┌────────

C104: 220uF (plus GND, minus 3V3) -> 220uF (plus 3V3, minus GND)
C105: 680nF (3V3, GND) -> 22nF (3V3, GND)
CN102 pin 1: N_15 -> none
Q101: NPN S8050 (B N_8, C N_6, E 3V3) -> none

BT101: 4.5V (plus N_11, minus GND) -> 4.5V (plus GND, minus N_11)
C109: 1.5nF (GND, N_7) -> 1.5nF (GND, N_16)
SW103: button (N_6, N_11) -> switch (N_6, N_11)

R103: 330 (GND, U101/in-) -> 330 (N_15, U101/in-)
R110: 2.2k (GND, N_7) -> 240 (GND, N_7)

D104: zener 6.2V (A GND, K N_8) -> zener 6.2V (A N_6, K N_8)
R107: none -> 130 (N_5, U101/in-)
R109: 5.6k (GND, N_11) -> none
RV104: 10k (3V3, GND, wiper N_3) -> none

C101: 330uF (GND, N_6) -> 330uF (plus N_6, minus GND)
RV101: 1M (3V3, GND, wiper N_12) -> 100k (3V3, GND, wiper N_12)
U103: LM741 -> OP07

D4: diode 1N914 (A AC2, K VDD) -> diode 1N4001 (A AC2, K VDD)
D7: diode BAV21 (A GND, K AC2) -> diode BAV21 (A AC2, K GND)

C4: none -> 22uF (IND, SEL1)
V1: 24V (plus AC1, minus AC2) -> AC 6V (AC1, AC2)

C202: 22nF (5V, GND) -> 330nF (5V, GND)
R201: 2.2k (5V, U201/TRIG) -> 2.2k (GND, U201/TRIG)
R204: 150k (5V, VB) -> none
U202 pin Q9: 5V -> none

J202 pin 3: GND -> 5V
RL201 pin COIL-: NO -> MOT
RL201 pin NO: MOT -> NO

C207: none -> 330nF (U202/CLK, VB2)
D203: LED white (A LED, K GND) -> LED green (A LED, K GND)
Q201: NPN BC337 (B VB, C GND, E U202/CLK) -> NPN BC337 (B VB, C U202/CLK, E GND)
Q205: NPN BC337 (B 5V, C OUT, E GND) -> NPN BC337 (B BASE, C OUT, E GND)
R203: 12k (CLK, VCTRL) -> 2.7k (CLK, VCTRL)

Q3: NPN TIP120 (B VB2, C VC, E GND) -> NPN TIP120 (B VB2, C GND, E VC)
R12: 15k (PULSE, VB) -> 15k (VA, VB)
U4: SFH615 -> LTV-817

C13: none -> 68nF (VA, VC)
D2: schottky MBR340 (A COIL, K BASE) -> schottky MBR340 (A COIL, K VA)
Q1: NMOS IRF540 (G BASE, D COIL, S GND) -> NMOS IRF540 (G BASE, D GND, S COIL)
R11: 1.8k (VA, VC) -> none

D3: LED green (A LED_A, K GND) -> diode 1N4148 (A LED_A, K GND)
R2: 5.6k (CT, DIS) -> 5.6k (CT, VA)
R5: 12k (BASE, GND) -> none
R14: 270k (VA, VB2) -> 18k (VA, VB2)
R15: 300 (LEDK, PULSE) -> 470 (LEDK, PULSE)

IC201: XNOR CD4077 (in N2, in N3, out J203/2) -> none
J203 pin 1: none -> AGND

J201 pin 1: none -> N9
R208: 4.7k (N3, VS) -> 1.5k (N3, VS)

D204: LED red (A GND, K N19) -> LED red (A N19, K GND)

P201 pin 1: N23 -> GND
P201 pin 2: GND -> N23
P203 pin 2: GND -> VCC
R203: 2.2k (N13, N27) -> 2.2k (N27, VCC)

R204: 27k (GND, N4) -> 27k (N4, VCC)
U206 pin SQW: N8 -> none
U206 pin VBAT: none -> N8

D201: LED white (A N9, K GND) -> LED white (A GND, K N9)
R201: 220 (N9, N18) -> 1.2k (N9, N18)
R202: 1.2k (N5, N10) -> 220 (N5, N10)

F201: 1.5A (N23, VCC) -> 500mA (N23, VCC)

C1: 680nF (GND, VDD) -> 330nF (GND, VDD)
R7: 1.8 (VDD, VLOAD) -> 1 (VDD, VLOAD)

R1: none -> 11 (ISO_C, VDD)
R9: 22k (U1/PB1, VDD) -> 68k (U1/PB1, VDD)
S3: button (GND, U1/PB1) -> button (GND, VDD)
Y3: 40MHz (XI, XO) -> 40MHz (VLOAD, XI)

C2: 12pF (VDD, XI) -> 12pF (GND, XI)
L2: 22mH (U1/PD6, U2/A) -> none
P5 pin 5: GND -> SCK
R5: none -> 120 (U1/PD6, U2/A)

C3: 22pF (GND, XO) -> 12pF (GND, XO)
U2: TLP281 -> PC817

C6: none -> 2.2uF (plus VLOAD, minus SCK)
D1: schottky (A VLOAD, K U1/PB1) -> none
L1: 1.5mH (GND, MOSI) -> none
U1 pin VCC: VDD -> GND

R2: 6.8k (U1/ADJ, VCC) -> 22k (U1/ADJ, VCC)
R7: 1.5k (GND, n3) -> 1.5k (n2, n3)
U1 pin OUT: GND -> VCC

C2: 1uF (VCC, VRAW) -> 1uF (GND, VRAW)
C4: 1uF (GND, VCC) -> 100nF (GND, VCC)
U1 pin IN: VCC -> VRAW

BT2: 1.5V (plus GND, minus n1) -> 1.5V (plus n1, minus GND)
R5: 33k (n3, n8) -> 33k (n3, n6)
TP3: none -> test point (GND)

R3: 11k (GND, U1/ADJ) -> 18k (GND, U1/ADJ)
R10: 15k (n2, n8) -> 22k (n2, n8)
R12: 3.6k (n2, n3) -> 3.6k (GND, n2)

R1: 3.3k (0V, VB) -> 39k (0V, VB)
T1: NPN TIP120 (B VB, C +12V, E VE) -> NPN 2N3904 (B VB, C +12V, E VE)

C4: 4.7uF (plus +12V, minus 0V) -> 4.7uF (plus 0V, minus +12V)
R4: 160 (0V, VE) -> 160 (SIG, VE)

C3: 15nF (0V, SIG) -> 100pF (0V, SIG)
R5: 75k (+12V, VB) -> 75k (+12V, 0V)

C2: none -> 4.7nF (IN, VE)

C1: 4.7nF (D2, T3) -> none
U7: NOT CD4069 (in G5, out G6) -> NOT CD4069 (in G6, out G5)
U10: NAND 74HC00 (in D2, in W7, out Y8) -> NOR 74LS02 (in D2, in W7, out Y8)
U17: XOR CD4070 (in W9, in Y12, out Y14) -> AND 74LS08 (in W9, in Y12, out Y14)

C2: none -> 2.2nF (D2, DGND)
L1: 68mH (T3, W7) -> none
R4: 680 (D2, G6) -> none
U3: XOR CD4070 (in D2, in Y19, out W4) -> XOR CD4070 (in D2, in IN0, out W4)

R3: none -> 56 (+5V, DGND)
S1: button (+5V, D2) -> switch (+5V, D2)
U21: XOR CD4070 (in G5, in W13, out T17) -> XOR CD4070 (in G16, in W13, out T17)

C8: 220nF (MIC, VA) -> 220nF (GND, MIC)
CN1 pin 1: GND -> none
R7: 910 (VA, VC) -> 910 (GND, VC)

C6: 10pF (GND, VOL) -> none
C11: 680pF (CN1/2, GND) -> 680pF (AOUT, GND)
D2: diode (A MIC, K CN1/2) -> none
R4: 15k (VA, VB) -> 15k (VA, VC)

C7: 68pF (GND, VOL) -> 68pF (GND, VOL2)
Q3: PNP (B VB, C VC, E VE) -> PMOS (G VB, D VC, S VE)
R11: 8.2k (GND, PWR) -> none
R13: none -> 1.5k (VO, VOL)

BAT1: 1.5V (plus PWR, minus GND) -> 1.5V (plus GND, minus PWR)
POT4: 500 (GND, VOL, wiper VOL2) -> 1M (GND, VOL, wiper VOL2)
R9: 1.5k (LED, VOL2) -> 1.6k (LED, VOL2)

└────────

Problem description - Write out every line from the records above, word for word.

Answer below -
C104: 220uF (plus GND, minus 3V3) -> 220uF (plus 3V3, minus GND)
C105: 680nF (3V3, GND) -> 22nF (3V3, GND)
CN102 pin 1: N_15 -> none
Q101: NPN S8050 (B N_8, C N_6, E 3V3) -> none

BT101: 4.5V (plus N_11, minus GND) -> 4.5V (plus GND, minus N_11)
C109: 1.5nF (GND, N_7) -> 1.5nF (GND, N_16)
SW103: button (N_6, N_11) -> switch (N_6, N_11)

R103: 330 (GND, U101/in-) -> 330 (N_15, U101/in-)
R110: 2.2k (GND, N_7) -> 240 (GND, N_7)

D104: zener 6.2V (A GND, K N_8) -> zener 6.2V (A N_6, K N_8)
R107: none -> 130 (N_5, U101/in-)
R109: 5.6k (GND, N_11) -> none
RV104: 10k (3V3, GND, wiper N_3) -> none

C101: 330uF (GND, N_6) -> 330uF (plus N_6, minus GND)
RV101: 1M (3V3, GND, wiper N_12) -> 100k (3V3, GND, wiper N_12)
U103: LM741 -> OP07

D4: diode 1N914 (A AC2, K VDD) -> diode 1N4001 (A AC2, K VDD)
D7: diode BAV21 (A GND, K AC2) -> diode BAV21 (A AC2, K GND)

C4: none -> 22uF (IND, SEL1)
V1: 24V (plus AC1, minus AC2) -> AC 6V (AC1, AC2)

C202: 22nF (5V, GND) -> 330nF (5V, GND)
R201: 2.2k (5V, U201/TRIG) -> 2.2k (GND, U201/TRIG)
R204: 150k (5V, VB) -> none
U202 pin Q9: 5V -> none

J202 pin 3: GND -> 5V
RL201 pin COIL-: NO -> MOT
RL201 pin NO: MOT -> NO

C207: none -> 330nF (U202/CLK, VB2)
D203: LED white (A LED, K GND) -> LED green (A LED, K GND)
Q201: NPN BC337 (B VB, C GND, E U202/CLK) -> NPN BC337 (B VB, C U202/CLK, E GND)
Q205: NPN BC337 (B 5V, C OUT, E GND) -> NPN BC337 (B BASE, C OUT, E GND)
R203: 12k (CLK, VCTRL) -> 2.7k (CLK, VCTRL)

Q3: NPN TIP120 (B VB2, C VC, E GND) -> NPN TIP120 (B VB2, C GND, E VC)
R12: 15k (PULSE, VB) -> 15k (VA, VB)
U4: SFH615 -> LTV-817

C13: none -> 68nF (VA, VC)
D2: schottky MBR340 (A COIL, K BASE) -> schottky MBR340 (A COIL, K VA)
Q1: NMOS IRF540 (G BASE, D COIL, S GND) -> NMOS IRF540 (G BASE, D GND, S COIL)
R11: 1.8k (VA, VC) -> none

D3: LED green (A LED_A, K GND) -> diode 1N4148 (A LED_A, K GND)
R2: 5.6k (CT, DIS) -> 5.6k (CT, VA)
R5: 12k (BASE, GND) -> none
R14: 270k (VA, VB2) -> 18k (VA, VB2)
R15: 300 (LEDK, PULSE) -> 470 (LEDK, PULSE)

IC201: XNOR CD4077 (in N2, in N3, out J203/2) -> none
J203 pin 1: none -> AGND

J201 pin 1: none -> N9
R208: 4.7k (N3, VS) -> 1.5k (N3, VS)

D204: LED red (A GND, K N19) -> LED red (A N19, K GND)

P201 pin 1: N23 -> GND
P201 pin 2: GND -> N23
P203 pin 2: GND -> VCC
R203: 2.2k (N13, N27) -> 2.2k (N27, VCC)

R204: 27k (GND, N4) -> 27k (N4, VCC)
U206 pin SQW: N8 -> none
U206 pin VBAT: none -> N8

D201: LED white (A N9, K GND) -> LED white (A GND, K N9)
R201: 220 (N9, N18) -> 1.2k (N9, N18)
R202: 1.2k (N5, N10) -> 220 (N5, N10)

F201: 1.5A (N23, VCC) -> 500mA (N23, VCC)

C1: 680nF (GND, VDD) -> 330nF (GND, VDD)
R7: 1.8 (VDD, VLOAD) -> 1 (VDD, VLOAD)

R1: none -> 11 (ISO_C, VDD)
R9: 22k (U1/PB1, VDD) -> 68k (U1/PB1, VDD)
S3: button (GND, U1/PB1) -> button (GND, VDD)
Y3: 40MHz (XI, XO) -> 40MHz (VLOAD, XI)

C2: 12pF (VDD, XI) -> 12pF (GND, XI)
L2: 22mH (U1/PD6, U2/A) -> none
P5 pin 5: GND -> SCK
R5: none -> 120 (U1/PD6, U2/A)

C3: 22pF (GND, XO) -> 12pF (GND, XO)
U2: TLP281 -> PC817

C6: none -> 2.2uF (plus VLOAD, minus SCK)
D1: schottky (A VLOAD, K U1/PB1) -> none
L1: 1.5mH (GND, MOSI) -> none
U1 pin VCC: VDD -> GND

R2: 6.8k (U1/ADJ, VCC) -> 22k (U1/ADJ, VCC)
R7: 1.5k (GND, n3) -> 1.5k (n2, n3)
U1 pin OUT: GND -> VCC

C2: 1uF (VCC, VRAW) -> 1uF (GND, VRAW)
C4: 1uF (GND, VCC) -> 100nF (GND, VCC)
U1 pin IN: VCC -> VRAW

BT2: 1.5V (plus GND, minus n1) -> 1.5V (plus n1, minus GND)
R5: 33k (n3, n8) -> 33k (n3, n6)
TP3: none -> test point (GND)

R3: 11k (GND, U1/ADJ) -> 18k (GND, U1/ADJ)
R10: 15k (n2, n8) -> 22k (n2, n8)
R12: 3.6k (n2, n3) -> 3.6k (GND, n2)

R1: 3.3k (0V, VB) -> 39k (0V, VB)
T1: NPN TIP120 (B VB, C +12V, E VE) -> NPN 2N3904 (B VB, C +12V, E VE)

C4: 4.7uF (plus +12V, minus 0V) -> 4.7uF (plus 0V, minus +12V)
R4: 160 (0V, VE) -> 160 (SIG, VE)

C3: 15nF (0V, SIG) -> 100pF (0V, SIG)
R5: 75k (+12V, VB) -> 75k (+12V, 0V)

C2: none -> 4.7nF (IN, VE)

C1: 4.7nF (D2, T3) -> none
U7: NOT CD4069 (in G5, out G6) -> NOT CD4069 (in G6, out G5)
U10: NAND 74HC00 (in D2, in W7, out Y8) -> NOR 74LS02 (in D2, in W7, out Y8)
U17: XOR CD4070 (in W9, in Y12, out Y14) -> AND 74LS08 (in W9, in Y12, out Y14)

C2: none -> 2.2nF (D2, DGND)
L1: 68mH (T3, W7) -> none
R4: 680 (D2, G6) -> none
U3: XOR CD4070 (in D2, in Y19, out W4) -> XOR CD4070 (in D2, in IN0, out W4)

R3: none -> 56 (+5V, DGND)
S1: button (+5V, D2) -> switch (+5V, D2)
U21: XOR CD4070 (in G5, in W13, out T17) -> XOR CD4070 (in G16, in W13, out T17)

C8: 220nF (MIC, VA) -> 220nF (GND, MIC)
CN1 pin 1: GND -> none
R7: 910 (VA, VC) -> 910 (GND, VC)

C6: 10pF (GND, VOL) -> none
C11: 680pF (CN1/2, GND) -> 680pF (AOUT, GND)
D2: diode (A MIC, K CN1/2) -> none
R4: 15k (VA, VB) -> 15k (VA, VC)

C7: 68pF (GND, VOL) -> 68pF (GND, VOL2)
Q3: PNP (B VB, C VC, E VE) -> PMOS (G VB, D VC, S VE)
R11: 8.2k (GND, PWR) -> none
R13: none -> 1.5k (VO, VOL)

BAT1: 1.5V (plus PWR, minus GND) -> 1.5V (plus GND, minus PWR)
POT4: 500 (GND, VOL, wiper VOL2) -> 1M (GND, VOL, wiper VOL2)
R9: 1.5k (LED, VOL2) -> 1.6k (LED, VOL2)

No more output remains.